* **Problem to solve**: Copy out the material word for word, starting at its first line and ending with the line that contains "Spanish Phalanx of".

* **Records for the task**:
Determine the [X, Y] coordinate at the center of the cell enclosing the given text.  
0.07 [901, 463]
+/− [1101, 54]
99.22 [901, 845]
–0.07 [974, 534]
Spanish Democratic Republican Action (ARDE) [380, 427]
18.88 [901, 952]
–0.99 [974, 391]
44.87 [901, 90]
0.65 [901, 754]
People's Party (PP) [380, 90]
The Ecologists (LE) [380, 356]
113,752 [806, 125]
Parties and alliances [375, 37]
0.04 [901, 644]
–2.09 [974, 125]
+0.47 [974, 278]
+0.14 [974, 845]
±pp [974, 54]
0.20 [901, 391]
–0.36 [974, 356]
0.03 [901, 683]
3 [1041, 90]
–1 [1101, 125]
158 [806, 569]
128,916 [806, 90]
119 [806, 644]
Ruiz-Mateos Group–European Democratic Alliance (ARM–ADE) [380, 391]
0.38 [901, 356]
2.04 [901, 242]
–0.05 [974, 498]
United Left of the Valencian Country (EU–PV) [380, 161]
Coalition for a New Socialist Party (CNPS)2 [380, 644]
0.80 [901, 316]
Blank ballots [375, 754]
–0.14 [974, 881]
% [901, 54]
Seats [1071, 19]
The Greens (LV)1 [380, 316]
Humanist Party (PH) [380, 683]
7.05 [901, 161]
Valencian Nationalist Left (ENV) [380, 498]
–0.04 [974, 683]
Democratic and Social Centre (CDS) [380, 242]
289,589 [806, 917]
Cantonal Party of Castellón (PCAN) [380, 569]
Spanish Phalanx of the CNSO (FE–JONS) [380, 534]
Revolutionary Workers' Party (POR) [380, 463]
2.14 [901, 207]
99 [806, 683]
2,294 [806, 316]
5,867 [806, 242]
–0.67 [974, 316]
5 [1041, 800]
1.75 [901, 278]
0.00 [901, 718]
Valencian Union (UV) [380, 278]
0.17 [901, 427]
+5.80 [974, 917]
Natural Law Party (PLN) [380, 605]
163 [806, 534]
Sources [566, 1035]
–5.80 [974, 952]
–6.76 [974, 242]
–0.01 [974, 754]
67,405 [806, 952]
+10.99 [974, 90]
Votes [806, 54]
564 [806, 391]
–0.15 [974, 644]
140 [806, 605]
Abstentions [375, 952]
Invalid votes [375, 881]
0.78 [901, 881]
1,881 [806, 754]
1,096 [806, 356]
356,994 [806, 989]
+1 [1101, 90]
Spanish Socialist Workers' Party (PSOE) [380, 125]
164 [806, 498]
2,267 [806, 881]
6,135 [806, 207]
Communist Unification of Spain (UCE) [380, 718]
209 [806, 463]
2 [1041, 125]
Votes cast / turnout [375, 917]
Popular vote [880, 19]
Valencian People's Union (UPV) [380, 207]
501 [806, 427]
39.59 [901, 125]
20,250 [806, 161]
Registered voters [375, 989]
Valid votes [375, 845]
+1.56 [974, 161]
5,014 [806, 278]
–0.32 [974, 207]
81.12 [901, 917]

* **Exercise solution**:
Determine the [X, Y] coordinate at the center of the cell enclosing the given text.  
0.07 [901, 463]
+/− [1101, 54]
99.22 [901, 845]
–0.07 [974, 534]
Spanish Democratic Republican Action (ARDE) [380, 427]
18.88 [901, 952]
–0.99 [974, 391]
44.87 [901, 90]
0.65 [901, 754]
People's Party (PP) [380, 90]
The Ecologists (LE) [380, 356]
113,752 [806, 125]
Parties and alliances [375, 37]
0.04 [901, 644]
–2.09 [974, 125]
+0.47 [974, 278]
+0.14 [974, 845]
±pp [974, 54]
0.20 [901, 391]
–0.36 [974, 356]
0.03 [901, 683]
3 [1041, 90]
–1 [1101, 125]
158 [806, 569]
128,916 [806, 90]
119 [806, 644]
Ruiz-Mateos Group–European Democratic Alliance (ARM–ADE) [380, 391]
0.38 [901, 356]
2.04 [901, 242]
–0.05 [974, 498]
United Left of the Valencian Country (EU–PV) [380, 161]
Coalition for a New Socialist Party (CNPS)2 [380, 644]
0.80 [901, 316]
Blank ballots [375, 754]
–0.14 [974, 881]
% [901, 54]
Seats [1071, 19]
The Greens (LV)1 [380, 316]
Humanist Party (PH) [380, 683]
7.05 [901, 161]
Valencian Nationalist Left (ENV) [380, 498]
–0.04 [974, 683]
Democratic and Social Centre (CDS) [380, 242]
289,589 [806, 917]
Cantonal Party of Castellón (PCAN) [380, 569]
Spanish Phalanx of the CNSO (FE–JONS) [380, 534]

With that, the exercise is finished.